Action item – Start to finish, return the listing below exactly, pictures excluded.

Given data –

BEGIN

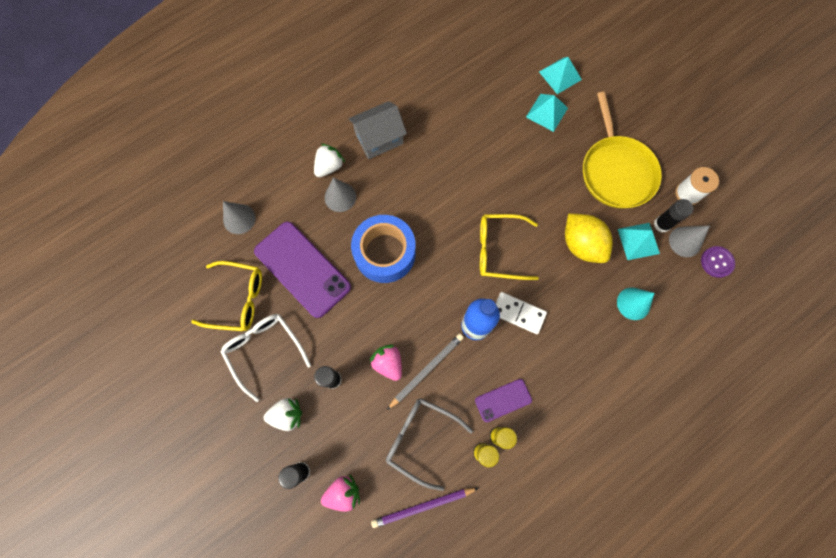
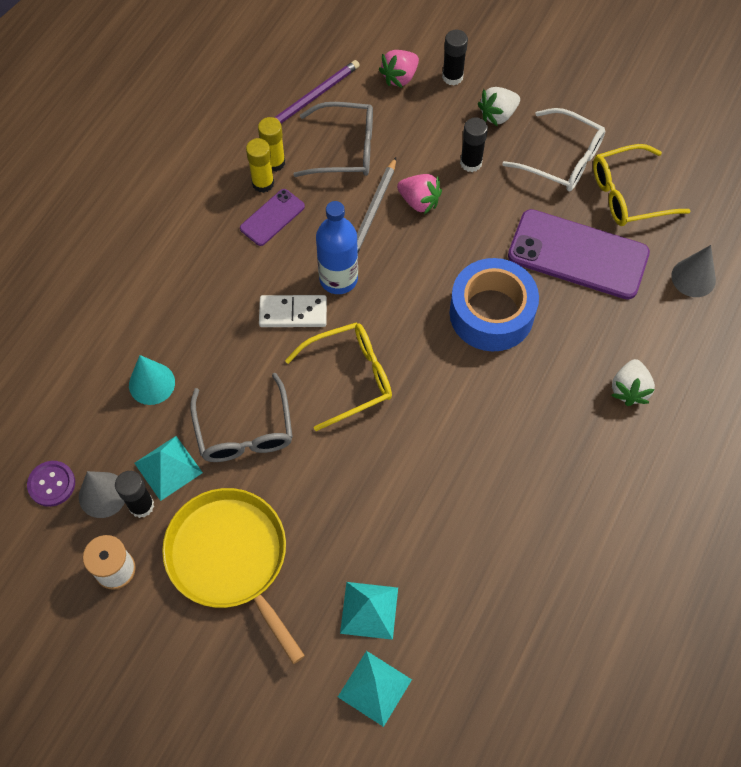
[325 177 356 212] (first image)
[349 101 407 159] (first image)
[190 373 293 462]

END

Response box –
[325 177 356 212] (first image)
[349 101 407 159] (first image)
[190 373 293 462]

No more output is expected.